*WORK REQUEST*
Return the lines of the material below exactly, beginning with the line that has "D2: diode 1N4007 (A AC1, K VDD) -> none" in it and finishing with the line that has "D6: LED orange (A VDD, K GND) -> none" in it. Leave all pictures aside.

----------------

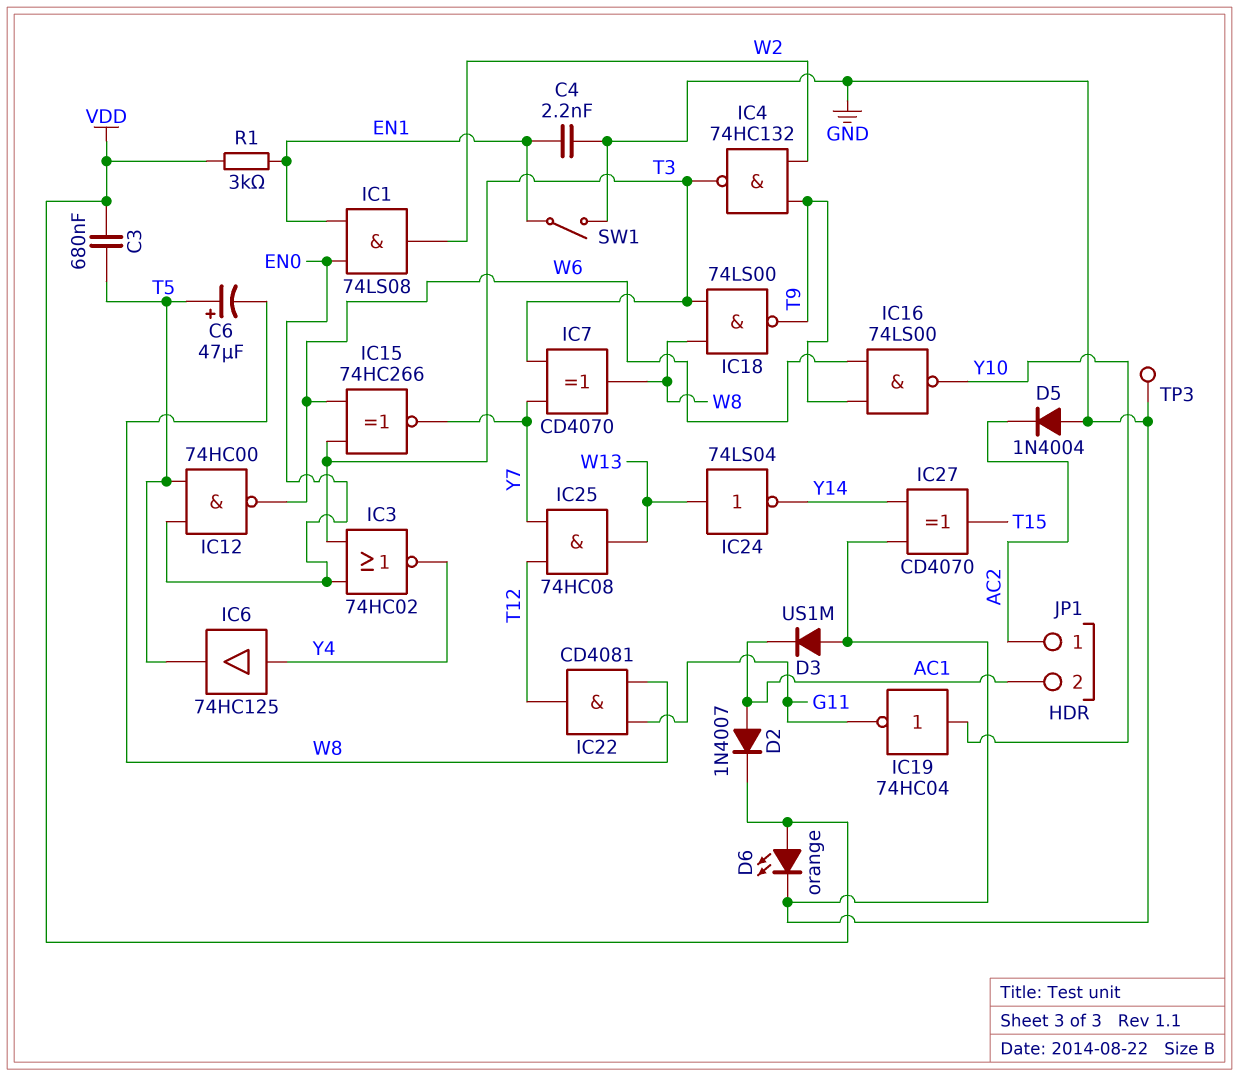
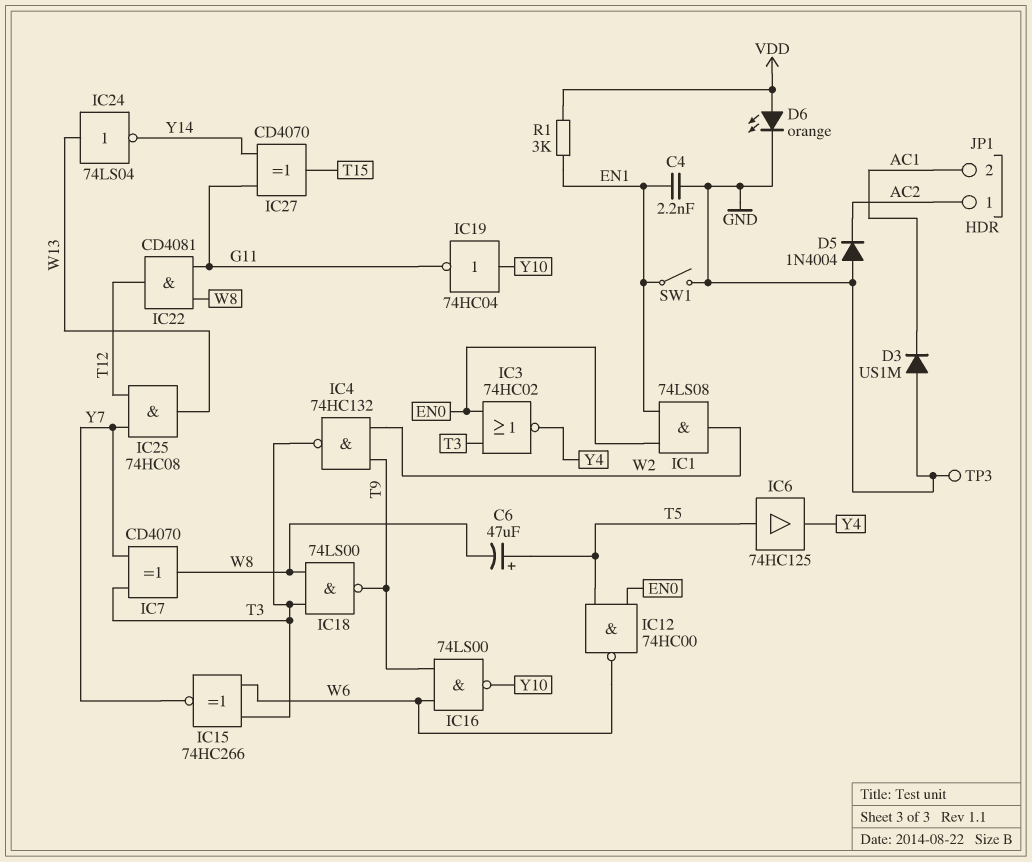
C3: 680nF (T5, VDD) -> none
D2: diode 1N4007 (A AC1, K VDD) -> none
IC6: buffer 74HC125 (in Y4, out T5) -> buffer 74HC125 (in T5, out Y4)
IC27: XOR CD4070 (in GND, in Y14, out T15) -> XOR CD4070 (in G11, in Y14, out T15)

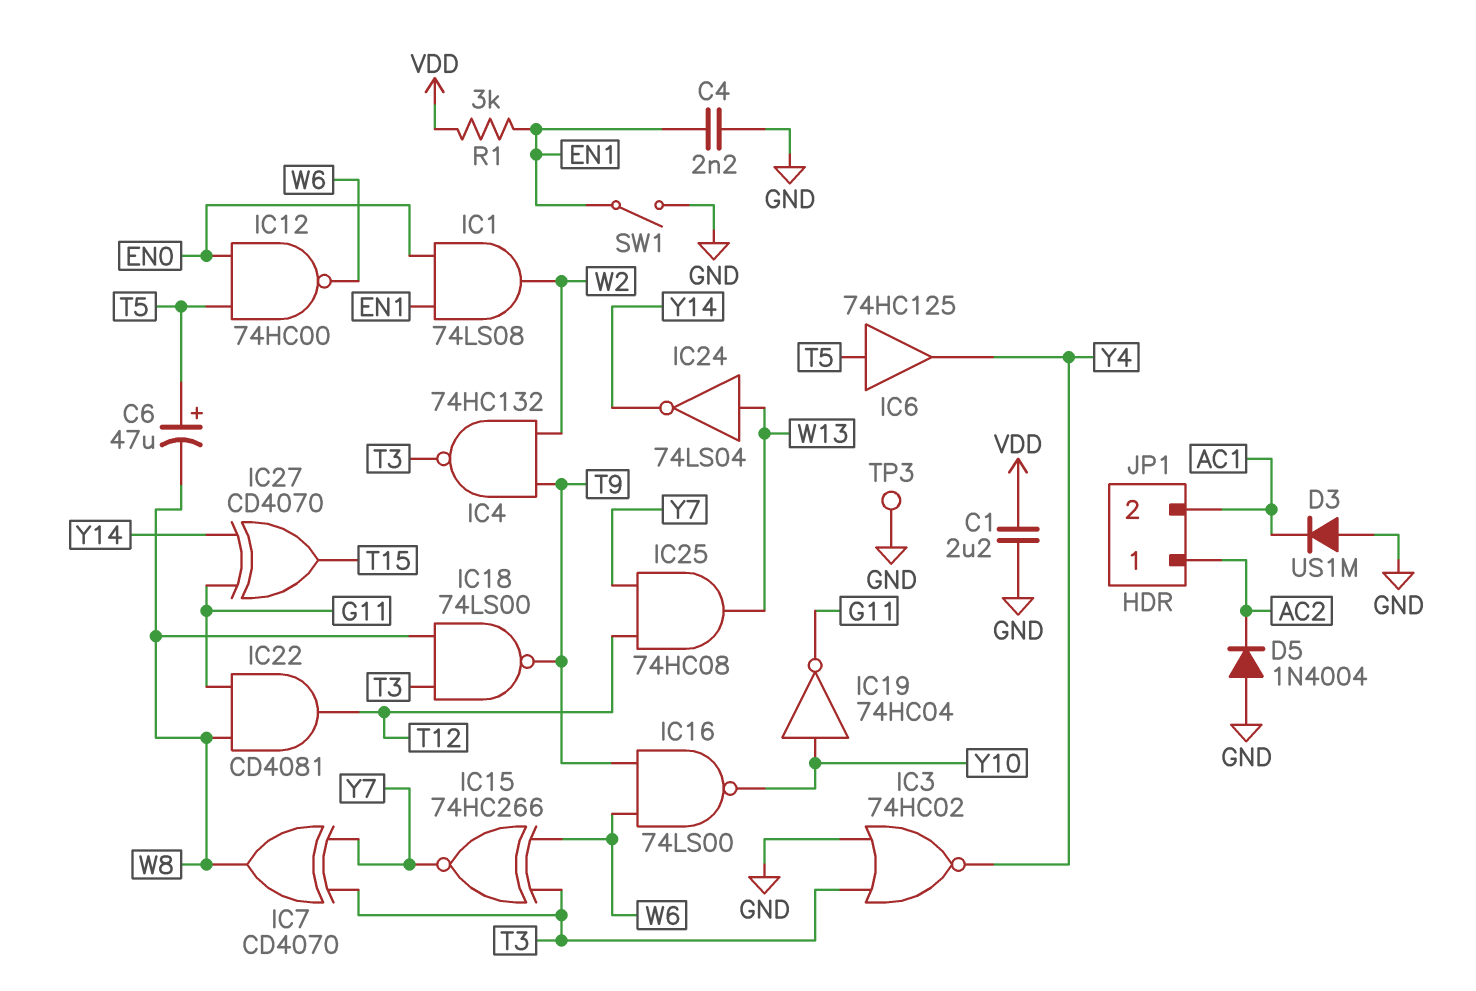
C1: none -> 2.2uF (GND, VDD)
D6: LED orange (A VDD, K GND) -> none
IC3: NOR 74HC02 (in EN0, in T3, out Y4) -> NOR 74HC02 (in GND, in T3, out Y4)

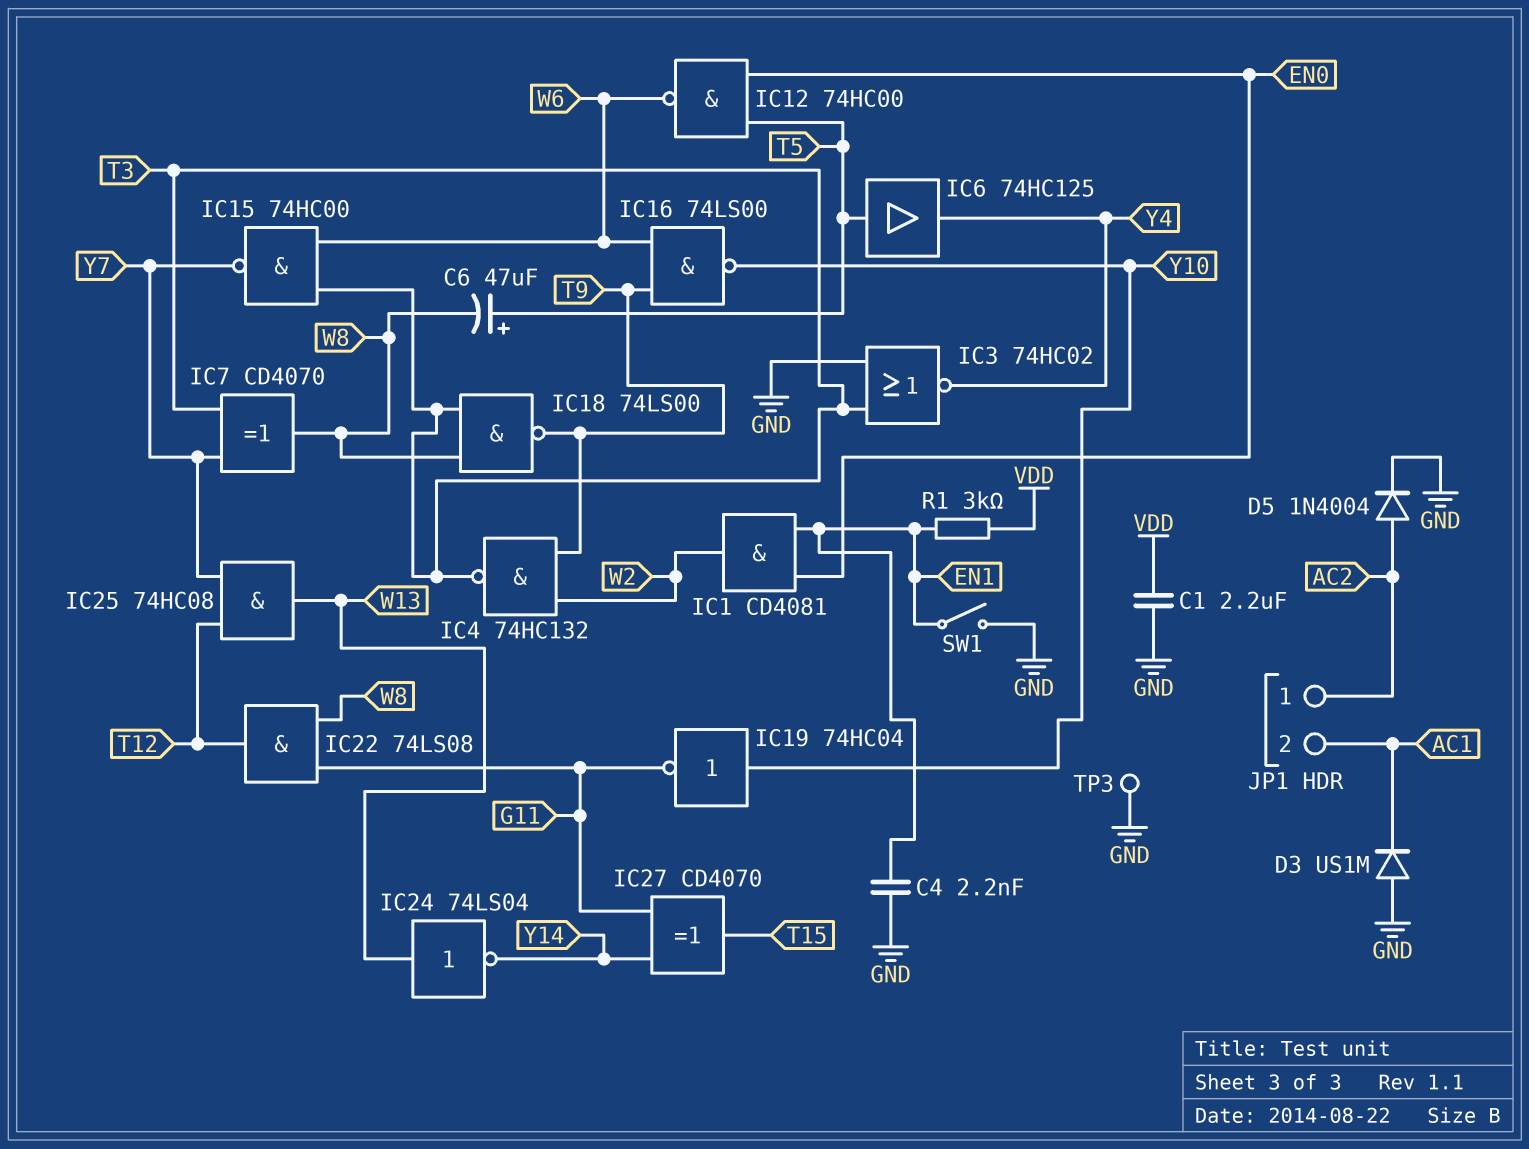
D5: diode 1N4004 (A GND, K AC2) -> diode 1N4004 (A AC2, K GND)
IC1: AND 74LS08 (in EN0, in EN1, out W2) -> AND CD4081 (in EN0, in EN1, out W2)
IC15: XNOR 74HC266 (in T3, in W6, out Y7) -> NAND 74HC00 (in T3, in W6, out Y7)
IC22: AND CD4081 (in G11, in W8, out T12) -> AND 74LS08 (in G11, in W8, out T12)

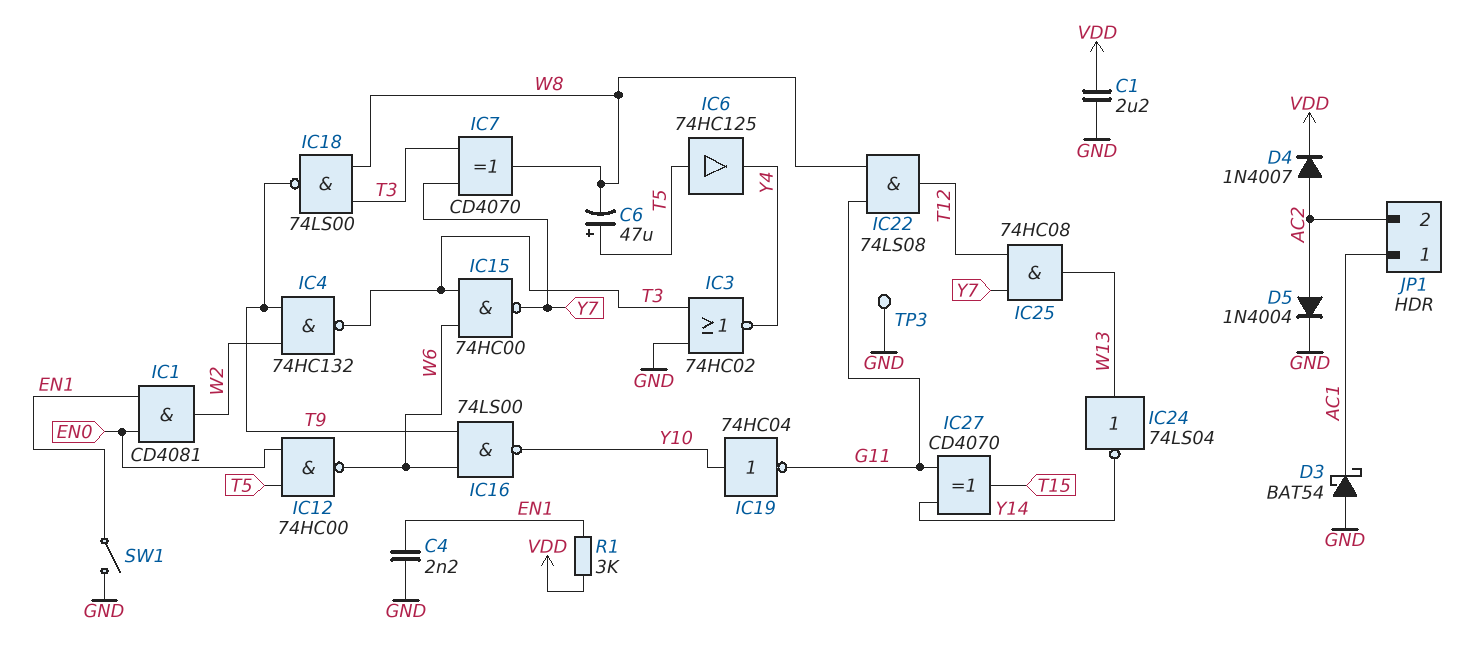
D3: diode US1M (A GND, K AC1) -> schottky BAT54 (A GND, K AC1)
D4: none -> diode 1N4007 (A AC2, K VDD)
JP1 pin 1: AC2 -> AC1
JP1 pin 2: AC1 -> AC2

----------------

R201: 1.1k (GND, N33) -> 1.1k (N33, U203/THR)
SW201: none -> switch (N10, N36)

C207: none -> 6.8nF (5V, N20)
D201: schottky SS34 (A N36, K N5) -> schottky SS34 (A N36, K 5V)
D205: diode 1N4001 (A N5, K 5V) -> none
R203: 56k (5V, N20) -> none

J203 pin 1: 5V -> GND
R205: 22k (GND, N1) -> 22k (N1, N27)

----------------

*TASK ANSWER*
D2: diode 1N4007 (A AC1, K VDD) -> none
IC6: buffer 74HC125 (in Y4, out T5) -> buffer 74HC125 (in T5, out Y4)
IC27: XOR CD4070 (in GND, in Y14, out T15) -> XOR CD4070 (in G11, in Y14, out T15)

C1: none -> 2.2uF (GND, VDD)
D6: LED orange (A VDD, K GND) -> none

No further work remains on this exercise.